## start Data in this exercise

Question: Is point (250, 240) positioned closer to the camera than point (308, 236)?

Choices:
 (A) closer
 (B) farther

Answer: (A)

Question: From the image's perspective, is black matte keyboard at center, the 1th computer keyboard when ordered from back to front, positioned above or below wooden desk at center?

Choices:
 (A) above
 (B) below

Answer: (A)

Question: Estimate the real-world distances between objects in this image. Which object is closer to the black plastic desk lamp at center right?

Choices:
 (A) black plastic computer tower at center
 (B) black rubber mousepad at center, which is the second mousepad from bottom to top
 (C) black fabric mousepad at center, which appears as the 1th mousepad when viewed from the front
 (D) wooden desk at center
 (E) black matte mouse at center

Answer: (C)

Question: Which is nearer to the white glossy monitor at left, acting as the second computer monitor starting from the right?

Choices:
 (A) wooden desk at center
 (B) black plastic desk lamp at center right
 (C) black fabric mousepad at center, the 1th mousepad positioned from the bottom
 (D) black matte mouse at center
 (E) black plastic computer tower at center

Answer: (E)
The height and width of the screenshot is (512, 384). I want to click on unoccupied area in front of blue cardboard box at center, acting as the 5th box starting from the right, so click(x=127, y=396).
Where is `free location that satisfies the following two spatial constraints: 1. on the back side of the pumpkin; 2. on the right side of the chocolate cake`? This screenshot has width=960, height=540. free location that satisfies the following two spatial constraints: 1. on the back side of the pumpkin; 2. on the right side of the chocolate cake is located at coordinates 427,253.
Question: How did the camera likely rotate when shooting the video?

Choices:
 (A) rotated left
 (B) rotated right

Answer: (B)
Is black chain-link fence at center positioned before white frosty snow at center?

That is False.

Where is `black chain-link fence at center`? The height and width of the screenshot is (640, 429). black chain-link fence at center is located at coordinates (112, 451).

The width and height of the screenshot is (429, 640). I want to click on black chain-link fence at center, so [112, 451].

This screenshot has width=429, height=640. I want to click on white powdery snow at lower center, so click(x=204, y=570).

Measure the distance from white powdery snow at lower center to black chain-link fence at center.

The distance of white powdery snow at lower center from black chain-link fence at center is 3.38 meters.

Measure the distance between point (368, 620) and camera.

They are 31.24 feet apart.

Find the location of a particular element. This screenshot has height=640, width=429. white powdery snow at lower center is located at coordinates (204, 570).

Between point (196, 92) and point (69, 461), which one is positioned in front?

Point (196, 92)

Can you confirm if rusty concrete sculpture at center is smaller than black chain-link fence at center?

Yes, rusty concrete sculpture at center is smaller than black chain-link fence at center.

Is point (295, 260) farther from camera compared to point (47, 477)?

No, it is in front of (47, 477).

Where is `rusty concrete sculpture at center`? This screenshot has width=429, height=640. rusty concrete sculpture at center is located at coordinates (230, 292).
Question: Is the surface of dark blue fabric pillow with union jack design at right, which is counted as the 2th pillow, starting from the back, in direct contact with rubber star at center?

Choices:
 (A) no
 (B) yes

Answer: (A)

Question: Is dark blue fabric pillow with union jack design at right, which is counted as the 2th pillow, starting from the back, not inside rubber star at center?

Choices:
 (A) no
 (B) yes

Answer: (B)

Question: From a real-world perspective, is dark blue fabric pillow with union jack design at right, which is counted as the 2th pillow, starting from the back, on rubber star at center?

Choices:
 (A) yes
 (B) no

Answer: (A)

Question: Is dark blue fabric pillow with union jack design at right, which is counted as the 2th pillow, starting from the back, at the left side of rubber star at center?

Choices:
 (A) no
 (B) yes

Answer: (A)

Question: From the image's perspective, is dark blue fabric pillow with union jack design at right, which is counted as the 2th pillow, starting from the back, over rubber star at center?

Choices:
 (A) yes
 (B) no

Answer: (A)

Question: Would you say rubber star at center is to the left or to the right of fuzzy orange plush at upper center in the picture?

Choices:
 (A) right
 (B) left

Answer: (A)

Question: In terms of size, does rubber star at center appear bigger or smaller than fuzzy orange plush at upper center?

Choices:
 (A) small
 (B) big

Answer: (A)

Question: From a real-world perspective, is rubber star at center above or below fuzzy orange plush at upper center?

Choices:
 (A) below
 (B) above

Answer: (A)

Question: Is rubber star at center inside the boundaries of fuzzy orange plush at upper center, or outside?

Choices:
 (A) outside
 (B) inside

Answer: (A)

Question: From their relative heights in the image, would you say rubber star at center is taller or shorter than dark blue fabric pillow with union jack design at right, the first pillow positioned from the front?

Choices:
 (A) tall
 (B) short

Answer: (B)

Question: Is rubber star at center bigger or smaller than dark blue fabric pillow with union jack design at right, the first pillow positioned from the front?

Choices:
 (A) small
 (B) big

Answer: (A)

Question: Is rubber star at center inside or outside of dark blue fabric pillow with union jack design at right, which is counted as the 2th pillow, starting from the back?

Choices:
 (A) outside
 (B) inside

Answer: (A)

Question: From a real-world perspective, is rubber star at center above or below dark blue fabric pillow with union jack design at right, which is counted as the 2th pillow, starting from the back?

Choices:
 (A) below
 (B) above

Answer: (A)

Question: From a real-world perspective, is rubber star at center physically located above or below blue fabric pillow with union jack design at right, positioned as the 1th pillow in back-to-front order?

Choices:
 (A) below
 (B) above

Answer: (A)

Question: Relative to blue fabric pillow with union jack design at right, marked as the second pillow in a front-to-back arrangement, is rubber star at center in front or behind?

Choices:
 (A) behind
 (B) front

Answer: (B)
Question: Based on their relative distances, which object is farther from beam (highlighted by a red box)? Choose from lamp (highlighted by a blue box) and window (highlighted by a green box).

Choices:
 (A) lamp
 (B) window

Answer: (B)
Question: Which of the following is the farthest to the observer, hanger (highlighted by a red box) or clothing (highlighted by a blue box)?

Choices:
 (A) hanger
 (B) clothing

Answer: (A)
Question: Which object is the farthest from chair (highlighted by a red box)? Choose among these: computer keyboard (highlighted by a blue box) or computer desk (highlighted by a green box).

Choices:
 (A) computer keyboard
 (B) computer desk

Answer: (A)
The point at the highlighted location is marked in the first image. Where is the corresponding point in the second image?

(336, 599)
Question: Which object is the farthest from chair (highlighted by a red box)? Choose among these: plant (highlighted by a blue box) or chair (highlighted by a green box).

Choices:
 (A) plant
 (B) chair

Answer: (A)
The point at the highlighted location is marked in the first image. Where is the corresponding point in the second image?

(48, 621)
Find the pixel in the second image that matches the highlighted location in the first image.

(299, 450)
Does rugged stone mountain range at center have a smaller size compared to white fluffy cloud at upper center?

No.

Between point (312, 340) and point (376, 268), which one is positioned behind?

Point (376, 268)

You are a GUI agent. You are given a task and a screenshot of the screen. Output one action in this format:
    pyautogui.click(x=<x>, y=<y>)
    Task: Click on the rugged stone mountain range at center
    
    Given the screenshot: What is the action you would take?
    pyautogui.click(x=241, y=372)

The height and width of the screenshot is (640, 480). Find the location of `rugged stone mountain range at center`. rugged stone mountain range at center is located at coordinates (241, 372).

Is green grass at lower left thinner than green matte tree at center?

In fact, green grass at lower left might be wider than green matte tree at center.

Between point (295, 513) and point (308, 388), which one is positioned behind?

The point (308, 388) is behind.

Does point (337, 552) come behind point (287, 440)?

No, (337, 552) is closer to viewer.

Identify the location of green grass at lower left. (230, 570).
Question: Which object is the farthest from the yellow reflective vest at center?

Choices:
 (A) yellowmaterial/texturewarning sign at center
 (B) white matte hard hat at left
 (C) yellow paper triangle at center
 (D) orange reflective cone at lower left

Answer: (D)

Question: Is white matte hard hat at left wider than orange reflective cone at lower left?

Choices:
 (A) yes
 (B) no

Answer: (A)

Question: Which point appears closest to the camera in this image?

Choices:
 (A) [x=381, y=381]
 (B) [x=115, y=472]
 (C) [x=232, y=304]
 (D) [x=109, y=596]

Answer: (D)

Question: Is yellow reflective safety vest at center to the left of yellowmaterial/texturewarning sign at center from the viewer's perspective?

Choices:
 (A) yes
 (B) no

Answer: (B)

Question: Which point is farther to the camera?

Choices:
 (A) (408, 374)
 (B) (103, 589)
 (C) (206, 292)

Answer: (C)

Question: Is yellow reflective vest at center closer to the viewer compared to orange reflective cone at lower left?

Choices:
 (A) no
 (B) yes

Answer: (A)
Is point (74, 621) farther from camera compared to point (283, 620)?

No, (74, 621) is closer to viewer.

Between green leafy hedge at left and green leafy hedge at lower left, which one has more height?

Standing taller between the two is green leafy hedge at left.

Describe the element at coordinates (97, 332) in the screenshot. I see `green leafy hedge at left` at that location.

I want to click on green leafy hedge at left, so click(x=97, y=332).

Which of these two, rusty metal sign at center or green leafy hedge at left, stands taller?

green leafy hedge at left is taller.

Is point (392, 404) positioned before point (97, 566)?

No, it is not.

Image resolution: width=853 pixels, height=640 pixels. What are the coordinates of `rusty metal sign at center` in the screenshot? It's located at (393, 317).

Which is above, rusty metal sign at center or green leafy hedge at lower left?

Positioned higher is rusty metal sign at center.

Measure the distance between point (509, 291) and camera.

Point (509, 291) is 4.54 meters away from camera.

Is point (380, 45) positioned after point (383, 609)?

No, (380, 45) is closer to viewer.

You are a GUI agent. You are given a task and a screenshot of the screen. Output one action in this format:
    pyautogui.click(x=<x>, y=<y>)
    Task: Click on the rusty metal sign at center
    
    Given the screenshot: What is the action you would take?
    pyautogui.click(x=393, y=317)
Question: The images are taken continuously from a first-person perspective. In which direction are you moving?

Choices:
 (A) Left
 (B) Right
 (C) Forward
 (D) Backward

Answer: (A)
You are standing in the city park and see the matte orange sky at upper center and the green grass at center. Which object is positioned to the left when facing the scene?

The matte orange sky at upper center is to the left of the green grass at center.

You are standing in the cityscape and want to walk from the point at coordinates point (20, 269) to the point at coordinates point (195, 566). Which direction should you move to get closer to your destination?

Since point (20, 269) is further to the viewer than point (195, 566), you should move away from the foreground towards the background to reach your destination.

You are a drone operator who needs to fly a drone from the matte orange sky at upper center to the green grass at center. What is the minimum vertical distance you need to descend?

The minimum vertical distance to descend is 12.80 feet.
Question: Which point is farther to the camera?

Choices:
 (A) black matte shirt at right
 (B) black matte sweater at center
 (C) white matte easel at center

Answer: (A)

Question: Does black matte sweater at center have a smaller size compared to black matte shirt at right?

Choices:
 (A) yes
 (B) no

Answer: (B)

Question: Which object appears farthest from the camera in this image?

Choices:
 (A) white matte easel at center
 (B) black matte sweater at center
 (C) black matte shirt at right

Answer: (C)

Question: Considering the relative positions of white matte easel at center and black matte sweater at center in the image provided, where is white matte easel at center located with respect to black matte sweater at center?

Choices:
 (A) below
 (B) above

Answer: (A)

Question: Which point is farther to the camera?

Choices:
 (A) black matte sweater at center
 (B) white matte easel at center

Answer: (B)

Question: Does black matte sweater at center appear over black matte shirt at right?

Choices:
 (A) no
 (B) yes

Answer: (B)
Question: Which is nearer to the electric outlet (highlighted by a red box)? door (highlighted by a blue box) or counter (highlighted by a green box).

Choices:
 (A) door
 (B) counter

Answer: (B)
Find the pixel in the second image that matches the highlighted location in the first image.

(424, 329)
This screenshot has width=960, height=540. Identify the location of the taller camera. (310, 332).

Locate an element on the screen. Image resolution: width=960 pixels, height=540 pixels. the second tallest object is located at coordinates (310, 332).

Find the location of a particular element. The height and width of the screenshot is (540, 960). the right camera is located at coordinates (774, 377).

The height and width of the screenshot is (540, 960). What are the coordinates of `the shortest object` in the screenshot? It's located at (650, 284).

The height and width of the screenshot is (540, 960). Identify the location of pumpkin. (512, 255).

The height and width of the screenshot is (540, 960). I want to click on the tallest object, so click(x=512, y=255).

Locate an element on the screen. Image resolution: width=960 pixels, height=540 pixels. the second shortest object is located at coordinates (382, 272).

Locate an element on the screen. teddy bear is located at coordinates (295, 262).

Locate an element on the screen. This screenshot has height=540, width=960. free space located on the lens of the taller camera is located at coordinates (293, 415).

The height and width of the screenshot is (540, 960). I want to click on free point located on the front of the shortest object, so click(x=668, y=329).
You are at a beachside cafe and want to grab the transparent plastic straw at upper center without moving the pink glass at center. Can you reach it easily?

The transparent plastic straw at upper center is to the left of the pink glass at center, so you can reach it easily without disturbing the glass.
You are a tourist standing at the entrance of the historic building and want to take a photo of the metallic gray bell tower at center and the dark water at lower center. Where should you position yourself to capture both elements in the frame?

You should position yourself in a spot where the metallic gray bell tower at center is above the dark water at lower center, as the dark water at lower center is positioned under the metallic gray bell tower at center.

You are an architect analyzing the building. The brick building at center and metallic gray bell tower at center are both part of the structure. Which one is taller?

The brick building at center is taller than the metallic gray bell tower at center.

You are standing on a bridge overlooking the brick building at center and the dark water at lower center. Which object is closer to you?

## end Data in this exercise

** Task requirements **
Copy out the stretch from the start of the items through the line containing "Question: From the image's perspective, is black", both ends included, keeping every line unchanged.

** Finished answer **
Question: Is point (250, 240) positioned closer to the camera than point (308, 236)?

Choices:
 (A) closer
 (B) farther

Answer: (A)

Question: From the image's perspective, is black matte keyboard at center, the 1th computer keyboard when ordered from back to front, positioned above or below wooden desk at center?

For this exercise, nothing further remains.